#### EXERCISE DESCRIPTION
Copy, word for word, the lines of the entries below between the one with "camera: 45 degrees left, 5 degrees up" and the one with "red rocket [192,275,268,372]", inclusive, and leave out everything else.

#### TASK INPUT
************
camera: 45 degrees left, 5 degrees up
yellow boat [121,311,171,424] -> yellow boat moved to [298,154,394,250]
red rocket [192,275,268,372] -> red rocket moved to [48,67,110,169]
************
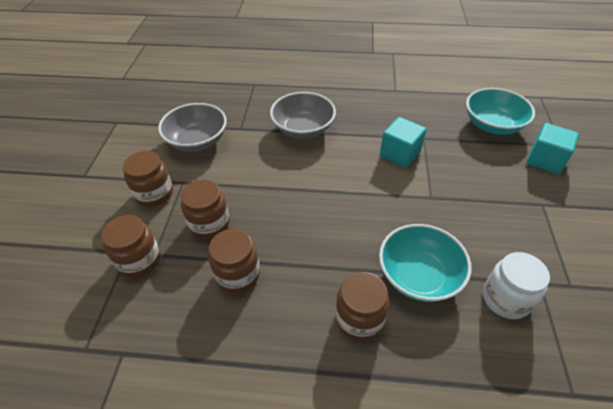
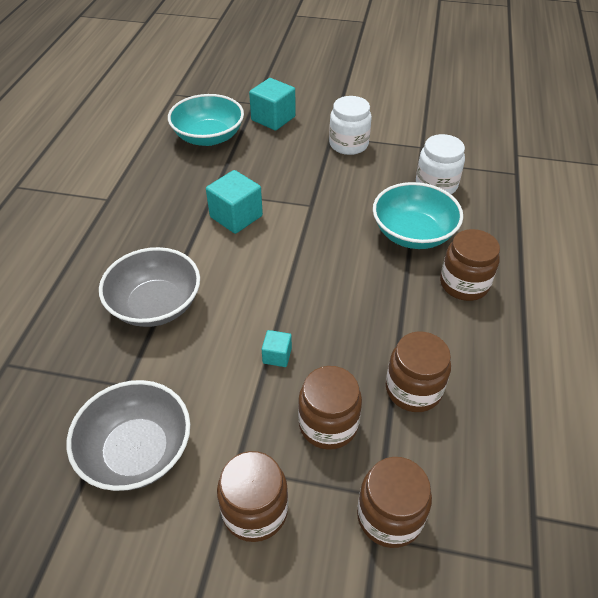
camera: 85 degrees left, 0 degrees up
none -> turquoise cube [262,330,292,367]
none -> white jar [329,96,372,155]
************
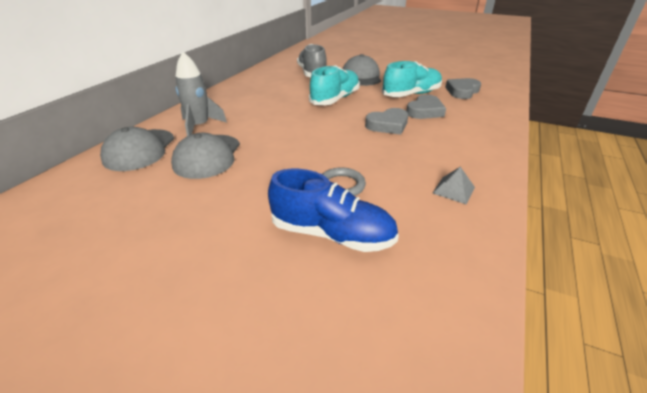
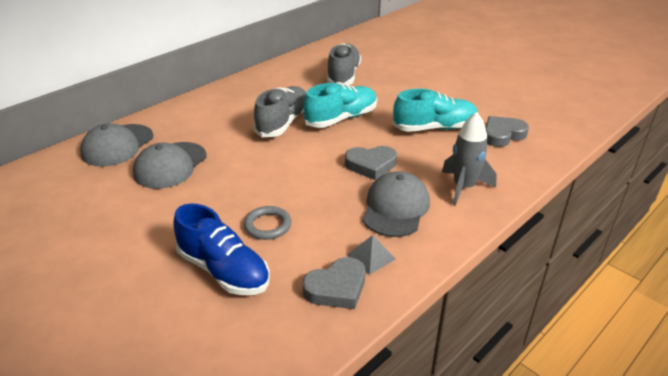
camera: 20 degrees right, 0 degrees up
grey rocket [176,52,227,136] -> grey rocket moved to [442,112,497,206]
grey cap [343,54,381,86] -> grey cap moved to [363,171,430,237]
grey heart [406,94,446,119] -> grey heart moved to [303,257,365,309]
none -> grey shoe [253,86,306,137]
************
#### RESULT OF THIS EXERCISE
camera: 45 degrees left, 5 degrees up
yellow boat [121,311,171,424] -> yellow boat moved to [298,154,394,250]
red rocket [192,275,268,372] -> red rocket moved to [48,67,110,169]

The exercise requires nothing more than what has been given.